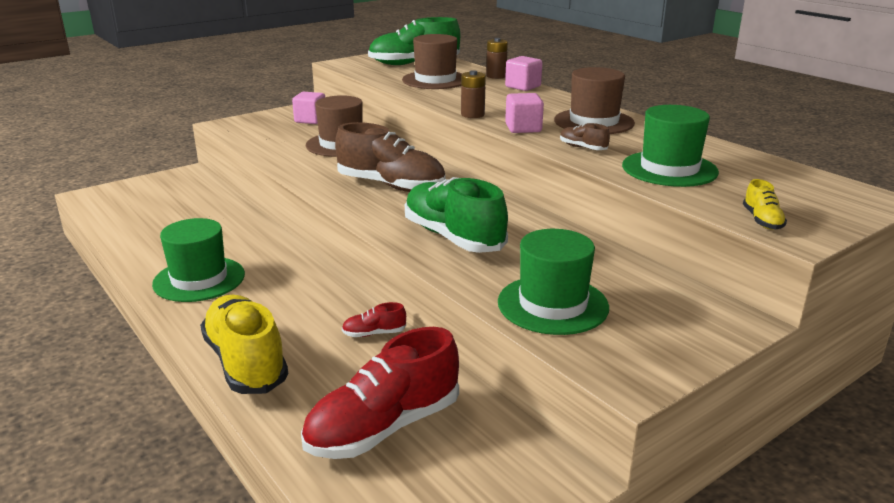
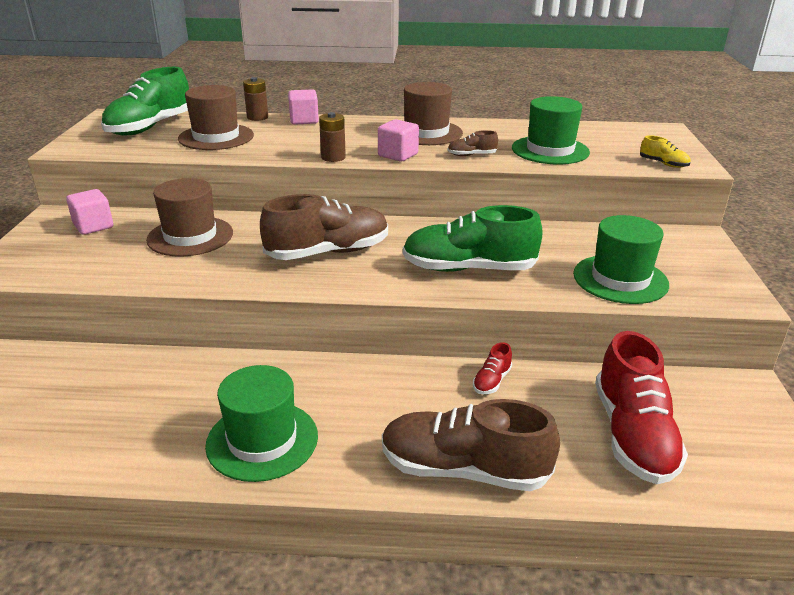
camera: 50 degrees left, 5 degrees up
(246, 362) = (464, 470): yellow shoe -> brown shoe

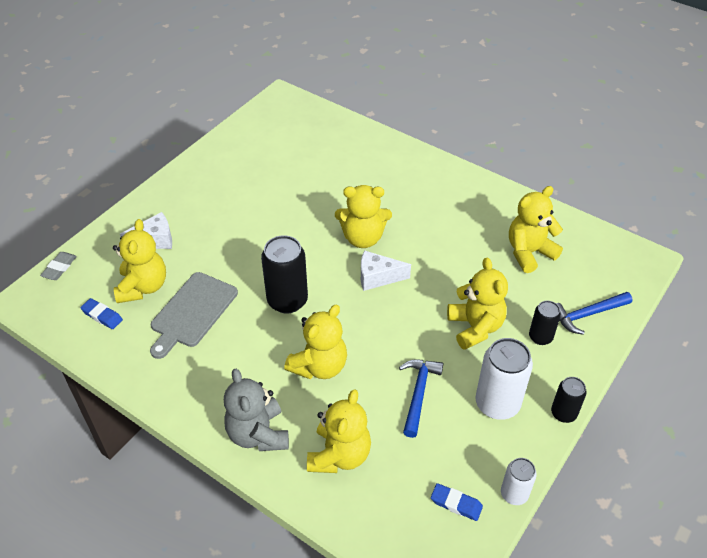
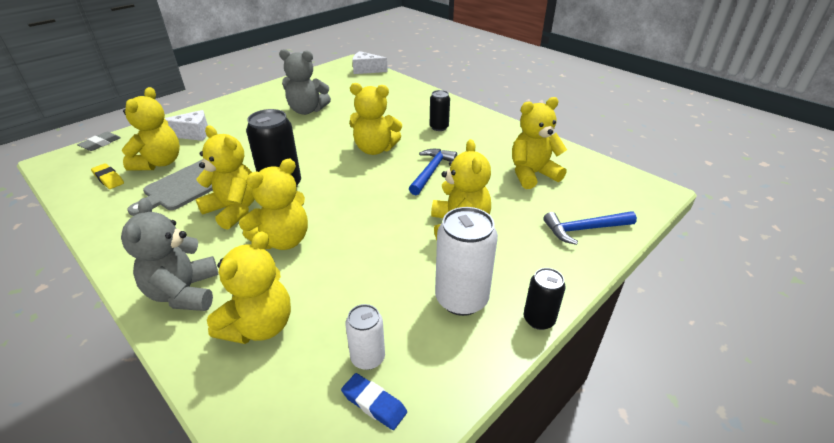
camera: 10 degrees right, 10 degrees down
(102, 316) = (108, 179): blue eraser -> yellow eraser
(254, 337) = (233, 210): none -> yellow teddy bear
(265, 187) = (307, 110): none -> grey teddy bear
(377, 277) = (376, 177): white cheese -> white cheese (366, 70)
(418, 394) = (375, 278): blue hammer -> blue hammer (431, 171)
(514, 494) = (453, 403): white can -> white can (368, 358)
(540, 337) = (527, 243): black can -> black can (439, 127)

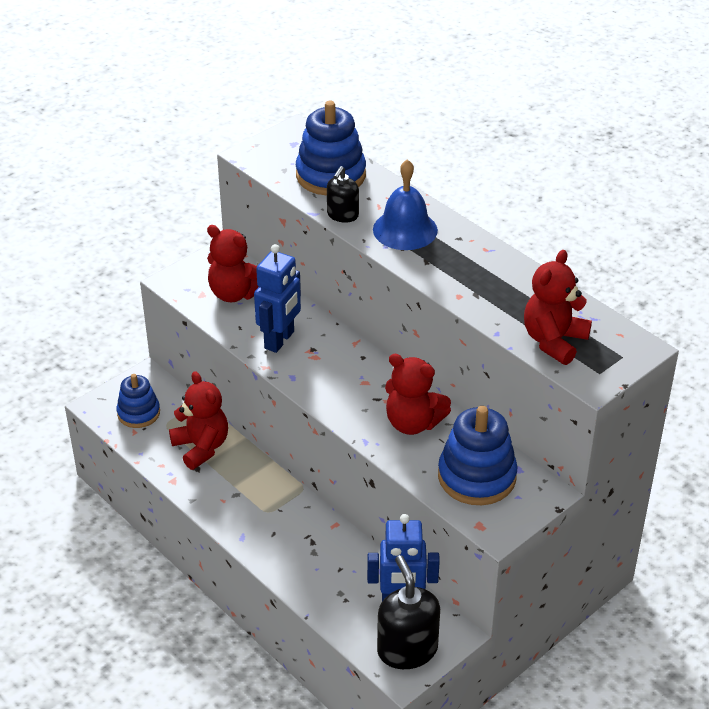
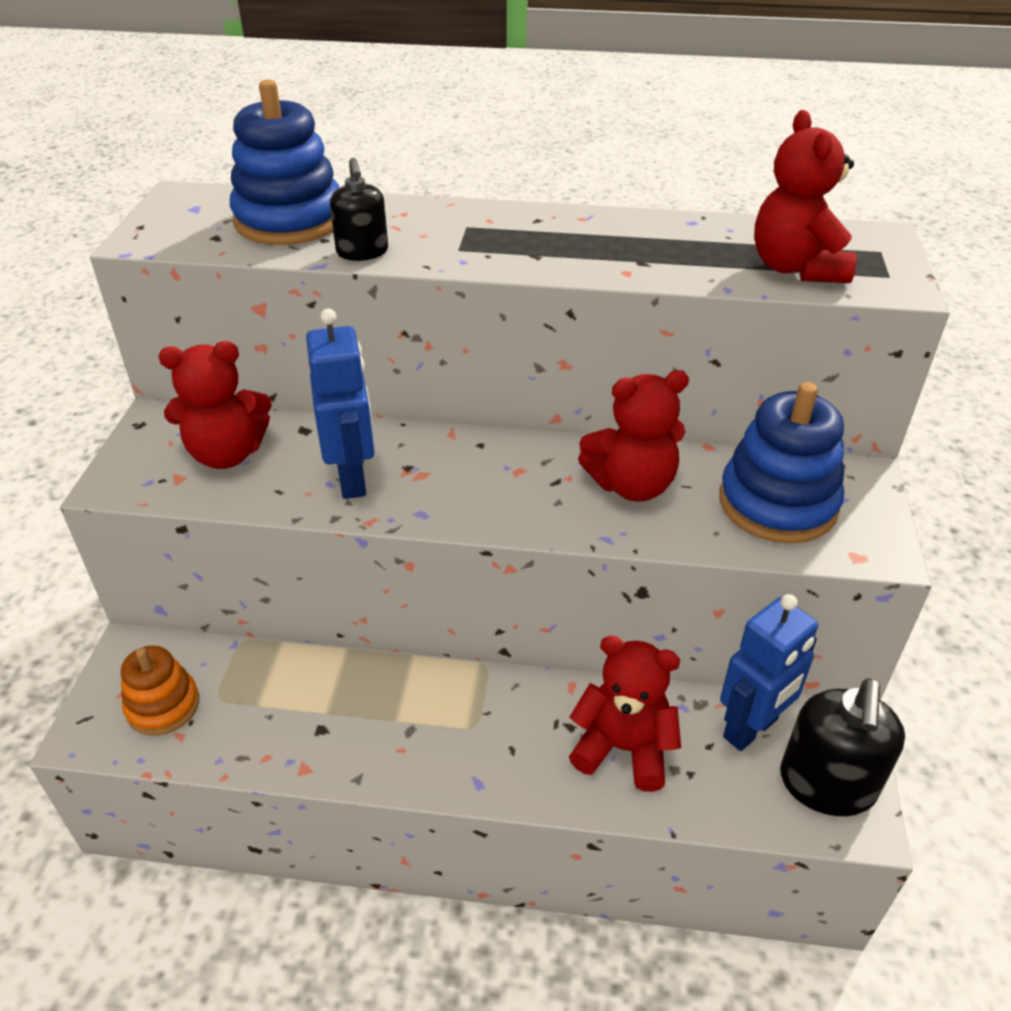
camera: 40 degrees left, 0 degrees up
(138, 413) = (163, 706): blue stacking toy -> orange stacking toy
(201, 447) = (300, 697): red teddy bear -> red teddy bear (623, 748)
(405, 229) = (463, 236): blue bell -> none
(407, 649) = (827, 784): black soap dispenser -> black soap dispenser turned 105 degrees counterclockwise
---
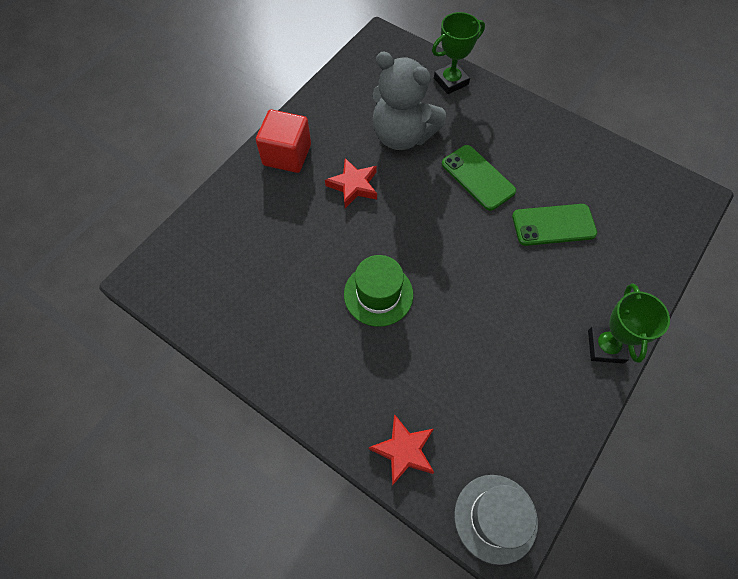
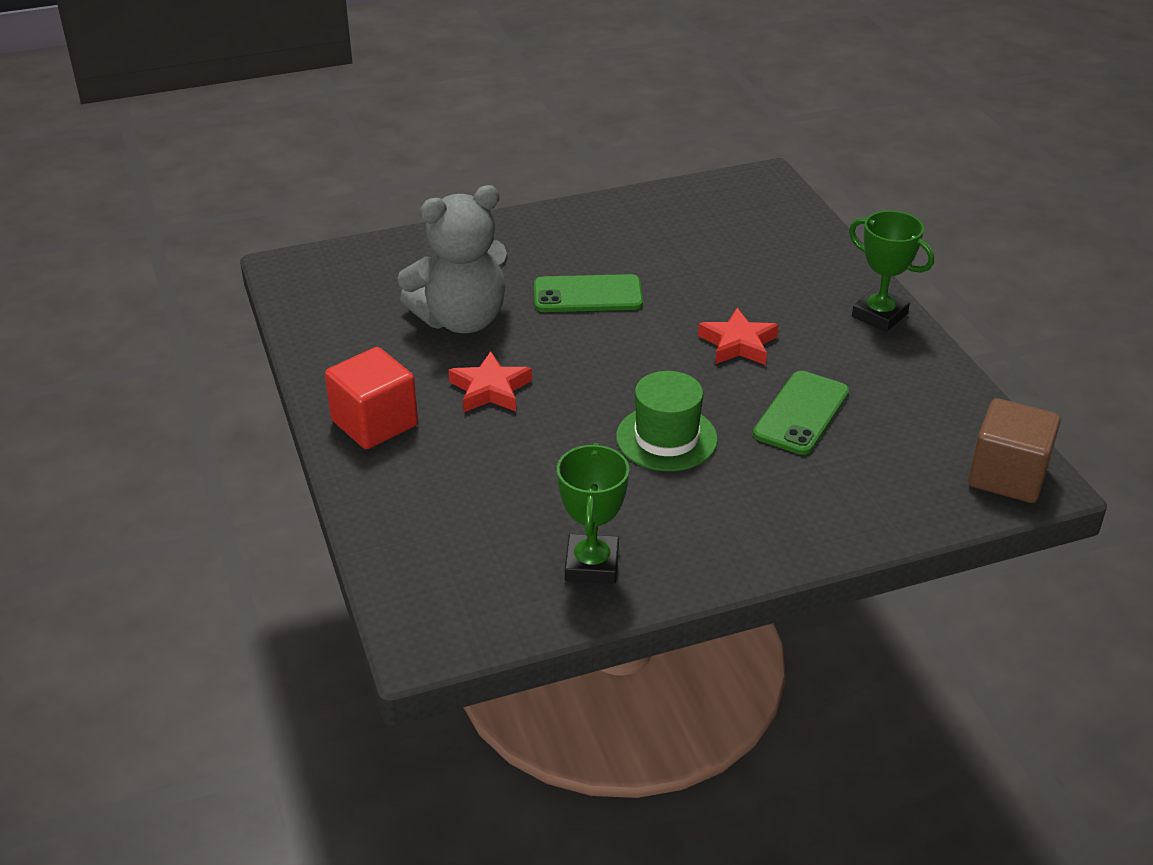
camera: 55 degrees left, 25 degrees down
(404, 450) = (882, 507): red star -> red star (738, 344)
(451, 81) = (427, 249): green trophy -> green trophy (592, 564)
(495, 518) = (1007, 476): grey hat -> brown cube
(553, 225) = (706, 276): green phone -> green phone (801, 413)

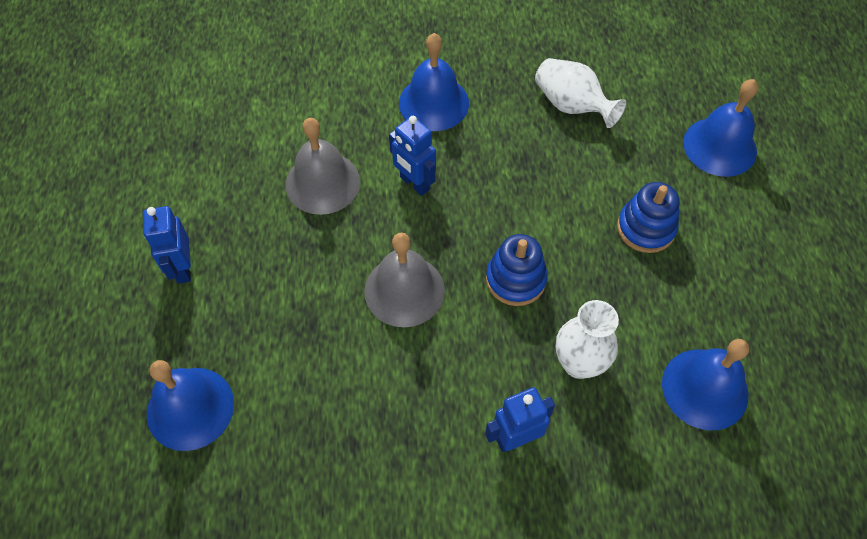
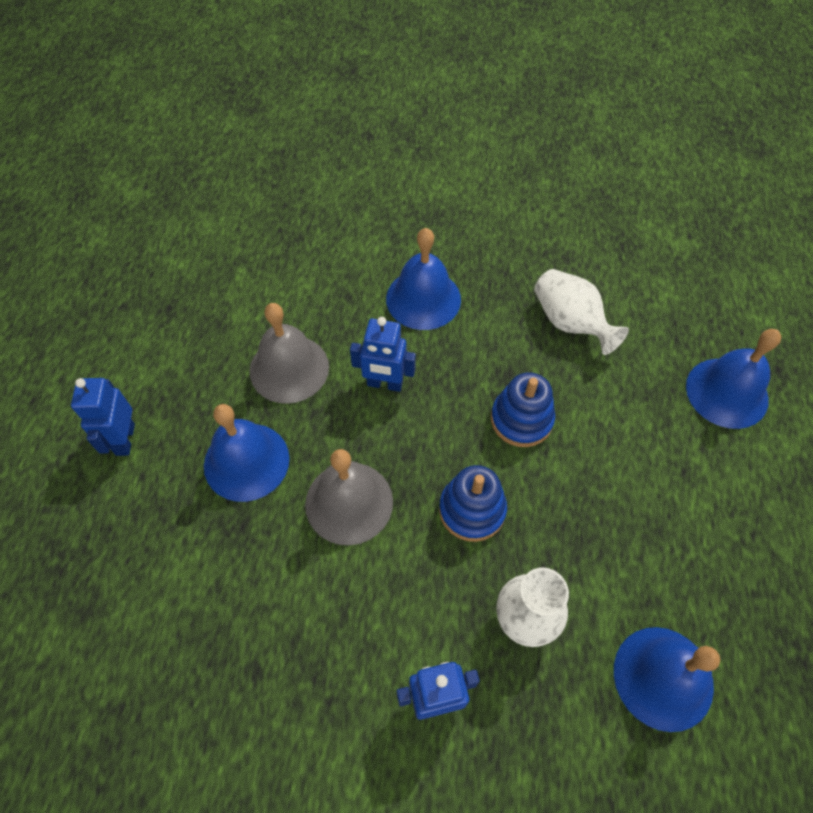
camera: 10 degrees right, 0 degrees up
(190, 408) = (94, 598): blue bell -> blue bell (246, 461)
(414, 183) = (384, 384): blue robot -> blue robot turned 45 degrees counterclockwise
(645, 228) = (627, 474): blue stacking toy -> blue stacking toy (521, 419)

→ Assignment
Give again, exactly as written above, each line from the one that has "camera: 50 degrees left, 5 degrees up" to the one that has "(418, 394) = (375, 278): blue", both included; omit the pictures.

→ Output of the exercise
camera: 50 degrees left, 5 degrees up
(246, 362) = (464, 470): yellow shoe -> brown shoe

camera: 10 degrees right, 10 degrees down
(102, 316) = (108, 179): blue eraser -> yellow eraser
(254, 337) = (233, 210): none -> yellow teddy bear
(265, 187) = (307, 110): none -> grey teddy bear
(377, 277) = (376, 177): white cheese -> white cheese (366, 70)
(418, 394) = (375, 278): blue hammer -> blue hammer (431, 171)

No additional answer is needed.